**DATA SUPPLIED:**

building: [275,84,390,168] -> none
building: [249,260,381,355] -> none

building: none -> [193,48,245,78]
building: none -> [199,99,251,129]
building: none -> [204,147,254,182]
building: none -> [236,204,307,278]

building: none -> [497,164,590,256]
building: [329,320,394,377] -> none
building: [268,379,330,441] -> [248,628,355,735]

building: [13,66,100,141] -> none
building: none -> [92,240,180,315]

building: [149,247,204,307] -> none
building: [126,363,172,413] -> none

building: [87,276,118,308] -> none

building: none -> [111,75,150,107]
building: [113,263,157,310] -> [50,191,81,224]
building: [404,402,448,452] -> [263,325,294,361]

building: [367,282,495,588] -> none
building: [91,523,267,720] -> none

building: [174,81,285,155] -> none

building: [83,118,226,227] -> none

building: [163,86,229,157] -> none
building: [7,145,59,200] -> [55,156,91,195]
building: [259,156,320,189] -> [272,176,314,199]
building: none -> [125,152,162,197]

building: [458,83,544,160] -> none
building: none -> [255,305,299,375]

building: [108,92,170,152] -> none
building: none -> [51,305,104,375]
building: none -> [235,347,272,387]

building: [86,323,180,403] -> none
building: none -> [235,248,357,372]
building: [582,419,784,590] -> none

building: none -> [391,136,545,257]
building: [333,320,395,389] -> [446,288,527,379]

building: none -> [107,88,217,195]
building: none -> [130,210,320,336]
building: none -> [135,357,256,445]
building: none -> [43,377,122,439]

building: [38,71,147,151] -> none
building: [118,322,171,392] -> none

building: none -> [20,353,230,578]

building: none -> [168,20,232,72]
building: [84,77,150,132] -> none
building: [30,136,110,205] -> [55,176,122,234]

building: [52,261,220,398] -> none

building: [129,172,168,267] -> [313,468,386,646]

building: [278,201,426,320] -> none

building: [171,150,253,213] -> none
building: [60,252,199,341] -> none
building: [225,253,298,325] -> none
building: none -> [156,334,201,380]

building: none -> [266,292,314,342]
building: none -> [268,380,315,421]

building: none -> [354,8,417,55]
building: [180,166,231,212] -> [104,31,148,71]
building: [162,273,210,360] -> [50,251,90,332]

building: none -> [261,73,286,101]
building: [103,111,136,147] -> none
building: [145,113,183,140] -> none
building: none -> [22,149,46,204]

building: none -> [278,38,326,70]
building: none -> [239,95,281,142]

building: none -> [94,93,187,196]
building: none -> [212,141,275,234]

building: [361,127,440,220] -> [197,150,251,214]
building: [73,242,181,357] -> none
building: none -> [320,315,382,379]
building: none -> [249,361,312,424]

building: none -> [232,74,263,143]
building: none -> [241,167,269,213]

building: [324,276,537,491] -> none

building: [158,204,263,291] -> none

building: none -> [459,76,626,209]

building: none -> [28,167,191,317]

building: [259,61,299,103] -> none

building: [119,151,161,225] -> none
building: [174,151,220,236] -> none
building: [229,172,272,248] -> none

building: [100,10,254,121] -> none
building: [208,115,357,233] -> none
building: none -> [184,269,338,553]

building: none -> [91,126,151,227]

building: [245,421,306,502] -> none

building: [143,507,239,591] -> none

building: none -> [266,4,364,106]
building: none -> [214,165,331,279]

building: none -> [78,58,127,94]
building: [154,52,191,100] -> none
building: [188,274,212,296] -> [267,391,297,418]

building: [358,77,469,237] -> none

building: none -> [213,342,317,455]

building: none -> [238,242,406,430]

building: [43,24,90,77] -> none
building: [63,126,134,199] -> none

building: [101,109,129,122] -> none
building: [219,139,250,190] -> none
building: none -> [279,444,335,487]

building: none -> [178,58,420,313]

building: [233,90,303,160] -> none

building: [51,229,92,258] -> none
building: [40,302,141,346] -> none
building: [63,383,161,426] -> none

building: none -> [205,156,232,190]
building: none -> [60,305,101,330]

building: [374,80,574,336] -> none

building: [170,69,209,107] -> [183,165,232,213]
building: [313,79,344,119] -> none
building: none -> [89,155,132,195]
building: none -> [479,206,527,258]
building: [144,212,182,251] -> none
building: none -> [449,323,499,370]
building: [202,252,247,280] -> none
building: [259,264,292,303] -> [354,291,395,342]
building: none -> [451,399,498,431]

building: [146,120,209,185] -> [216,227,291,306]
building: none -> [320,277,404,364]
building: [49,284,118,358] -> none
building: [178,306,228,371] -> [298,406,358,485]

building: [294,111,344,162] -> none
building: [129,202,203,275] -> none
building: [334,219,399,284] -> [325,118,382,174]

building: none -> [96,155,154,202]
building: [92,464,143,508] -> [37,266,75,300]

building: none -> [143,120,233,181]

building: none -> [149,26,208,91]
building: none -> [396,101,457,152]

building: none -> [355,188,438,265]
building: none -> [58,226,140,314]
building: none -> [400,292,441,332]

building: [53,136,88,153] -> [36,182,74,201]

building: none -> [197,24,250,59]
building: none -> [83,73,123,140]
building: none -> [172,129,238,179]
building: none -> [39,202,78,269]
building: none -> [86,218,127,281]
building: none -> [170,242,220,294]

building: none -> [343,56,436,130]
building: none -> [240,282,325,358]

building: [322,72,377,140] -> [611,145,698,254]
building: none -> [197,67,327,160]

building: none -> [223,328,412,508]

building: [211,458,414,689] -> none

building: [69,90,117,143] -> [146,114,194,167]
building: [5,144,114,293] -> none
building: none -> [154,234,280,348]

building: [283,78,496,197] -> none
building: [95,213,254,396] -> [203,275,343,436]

**DIRECTIONS FOR THIS TASK:**
Each record above should be output again exactly.

**YOUR SOLUTION:**
building: [275,84,390,168] -> none
building: [249,260,381,355] -> none

building: none -> [193,48,245,78]
building: none -> [199,99,251,129]
building: none -> [204,147,254,182]
building: none -> [236,204,307,278]

building: none -> [497,164,590,256]
building: [329,320,394,377] -> none
building: [268,379,330,441] -> [248,628,355,735]

building: [13,66,100,141] -> none
building: none -> [92,240,180,315]

building: [149,247,204,307] -> none
building: [126,363,172,413] -> none

building: [87,276,118,308] -> none

building: none -> [111,75,150,107]
building: [113,263,157,310] -> [50,191,81,224]
building: [404,402,448,452] -> [263,325,294,361]

building: [367,282,495,588] -> none
building: [91,523,267,720] -> none

building: [174,81,285,155] -> none

building: [83,118,226,227] -> none

building: [163,86,229,157] -> none
building: [7,145,59,200] -> [55,156,91,195]
building: [259,156,320,189] -> [272,176,314,199]
building: none -> [125,152,162,197]

building: [458,83,544,160] -> none
building: none -> [255,305,299,375]

building: [108,92,170,152] -> none
building: none -> [51,305,104,375]
building: none -> [235,347,272,387]

building: [86,323,180,403] -> none
building: none -> [235,248,357,372]
building: [582,419,784,590] -> none

building: none -> [391,136,545,257]
building: [333,320,395,389] -> [446,288,527,379]

building: none -> [107,88,217,195]
building: none -> [130,210,320,336]
building: none -> [135,357,256,445]
building: none -> [43,377,122,439]

building: [38,71,147,151] -> none
building: [118,322,171,392] -> none

building: none -> [20,353,230,578]

building: none -> [168,20,232,72]
building: [84,77,150,132] -> none
building: [30,136,110,205] -> [55,176,122,234]

building: [52,261,220,398] -> none

building: [129,172,168,267] -> [313,468,386,646]

building: [278,201,426,320] -> none

building: [171,150,253,213] -> none
building: [60,252,199,341] -> none
building: [225,253,298,325] -> none
building: none -> [156,334,201,380]

building: none -> [266,292,314,342]
building: none -> [268,380,315,421]

building: none -> [354,8,417,55]
building: [180,166,231,212] -> [104,31,148,71]
building: [162,273,210,360] -> [50,251,90,332]

building: none -> [261,73,286,101]
building: [103,111,136,147] -> none
building: [145,113,183,140] -> none
building: none -> [22,149,46,204]

building: none -> [278,38,326,70]
building: none -> [239,95,281,142]

building: none -> [94,93,187,196]
building: none -> [212,141,275,234]

building: [361,127,440,220] -> [197,150,251,214]
building: [73,242,181,357] -> none
building: none -> [320,315,382,379]
building: none -> [249,361,312,424]

building: none -> [232,74,263,143]
building: none -> [241,167,269,213]

building: [324,276,537,491] -> none

building: [158,204,263,291] -> none

building: none -> [459,76,626,209]

building: none -> [28,167,191,317]

building: [259,61,299,103] -> none

building: [119,151,161,225] -> none
building: [174,151,220,236] -> none
building: [229,172,272,248] -> none

building: [100,10,254,121] -> none
building: [208,115,357,233] -> none
building: none -> [184,269,338,553]

building: none -> [91,126,151,227]

building: [245,421,306,502] -> none

building: [143,507,239,591] -> none

building: none -> [266,4,364,106]
building: none -> [214,165,331,279]

building: none -> [78,58,127,94]
building: [154,52,191,100] -> none
building: [188,274,212,296] -> [267,391,297,418]

building: [358,77,469,237] -> none

building: none -> [213,342,317,455]

building: none -> [238,242,406,430]

building: [43,24,90,77] -> none
building: [63,126,134,199] -> none

building: [101,109,129,122] -> none
building: [219,139,250,190] -> none
building: none -> [279,444,335,487]

building: none -> [178,58,420,313]

building: [233,90,303,160] -> none

building: [51,229,92,258] -> none
building: [40,302,141,346] -> none
building: [63,383,161,426] -> none

building: none -> [205,156,232,190]
building: none -> [60,305,101,330]

building: [374,80,574,336] -> none

building: [170,69,209,107] -> [183,165,232,213]
building: [313,79,344,119] -> none
building: none -> [89,155,132,195]
building: none -> [479,206,527,258]
building: [144,212,182,251] -> none
building: none -> [449,323,499,370]
building: [202,252,247,280] -> none
building: [259,264,292,303] -> [354,291,395,342]
building: none -> [451,399,498,431]

building: [146,120,209,185] -> [216,227,291,306]
building: none -> [320,277,404,364]
building: [49,284,118,358] -> none
building: [178,306,228,371] -> [298,406,358,485]

building: [294,111,344,162] -> none
building: [129,202,203,275] -> none
building: [334,219,399,284] -> [325,118,382,174]

building: none -> [96,155,154,202]
building: [92,464,143,508] -> [37,266,75,300]

building: none -> [143,120,233,181]

building: none -> [149,26,208,91]
building: none -> [396,101,457,152]

building: none -> [355,188,438,265]
building: none -> [58,226,140,314]
building: none -> [400,292,441,332]

building: [53,136,88,153] -> [36,182,74,201]

building: none -> [197,24,250,59]
building: none -> [83,73,123,140]
building: none -> [172,129,238,179]
building: none -> [39,202,78,269]
building: none -> [86,218,127,281]
building: none -> [170,242,220,294]

building: none -> [343,56,436,130]
building: none -> [240,282,325,358]

building: [322,72,377,140] -> [611,145,698,254]
building: none -> [197,67,327,160]

building: none -> [223,328,412,508]

building: [211,458,414,689] -> none

building: [69,90,117,143] -> [146,114,194,167]
building: [5,144,114,293] -> none
building: none -> [154,234,280,348]

building: [283,78,496,197] -> none
building: [95,213,254,396] -> [203,275,343,436]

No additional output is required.